▶ _Material provided_
============
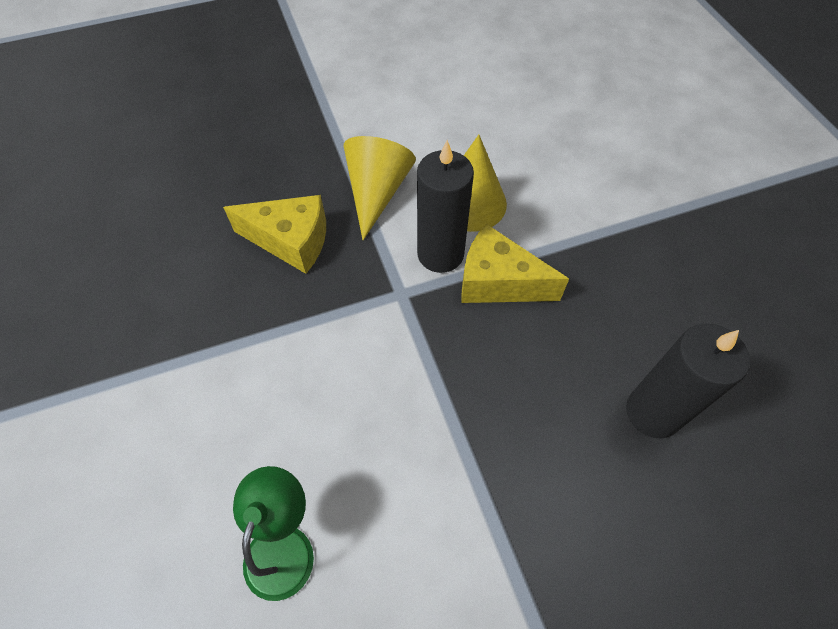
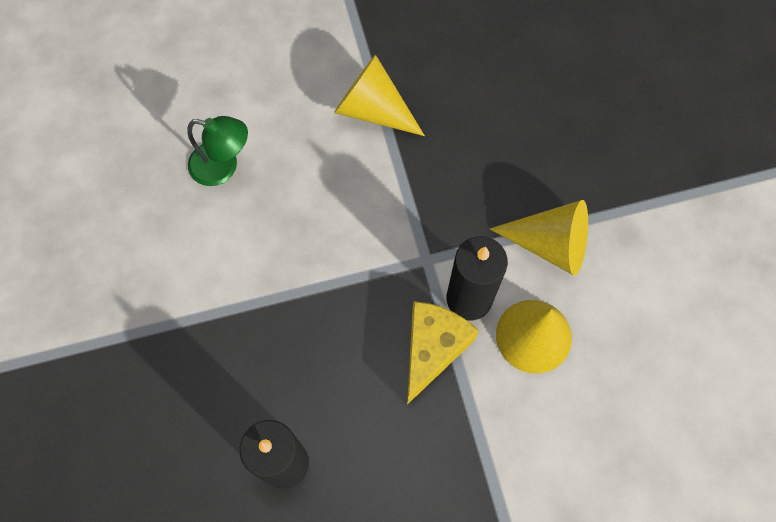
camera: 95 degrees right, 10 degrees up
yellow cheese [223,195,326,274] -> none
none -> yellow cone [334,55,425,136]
============
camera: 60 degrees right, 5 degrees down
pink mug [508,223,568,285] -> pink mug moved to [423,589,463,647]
============
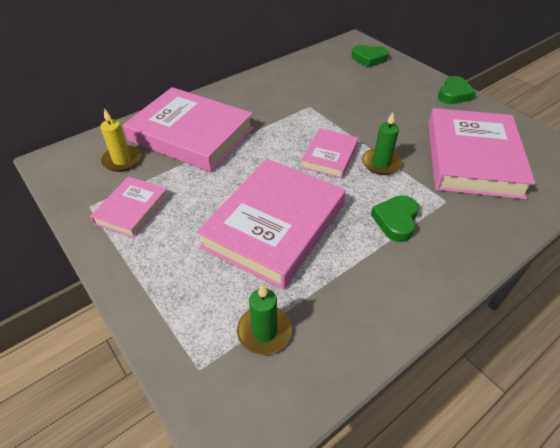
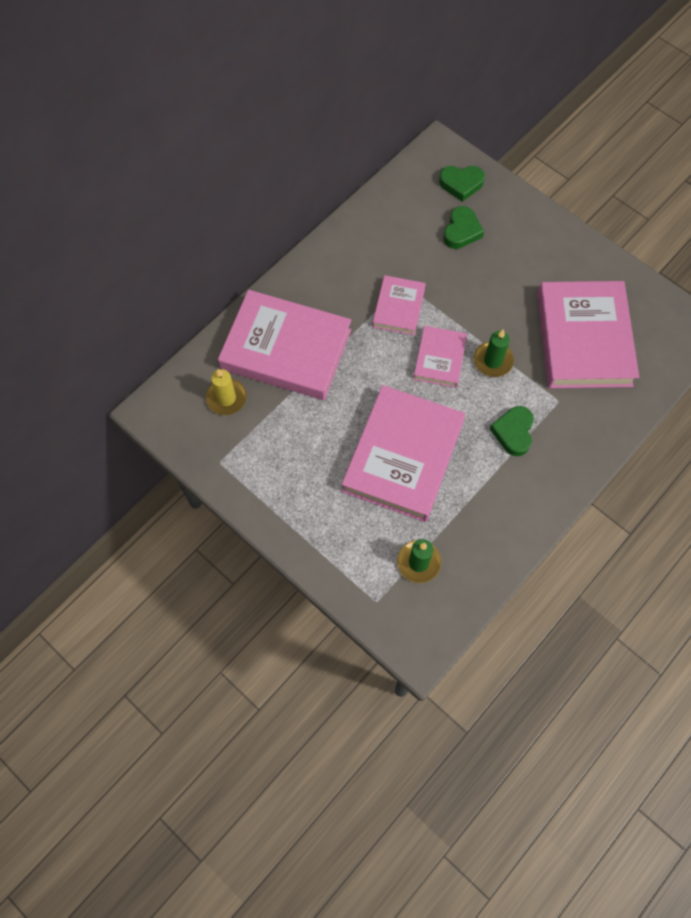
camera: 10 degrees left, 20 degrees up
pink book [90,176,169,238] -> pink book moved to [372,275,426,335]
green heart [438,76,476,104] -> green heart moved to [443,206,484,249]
============
▶ _Work required_
What are the lines above, starting at the one with "camera: 60 degrees right, 5 degrees down" and ending at the one with "pink mug [508,223,568,285]"? Give them again exactly, and only them.

▶ _Answer box_
camera: 60 degrees right, 5 degrees down
pink mug [508,223,568,285] -> pink mug moved to [423,589,463,647]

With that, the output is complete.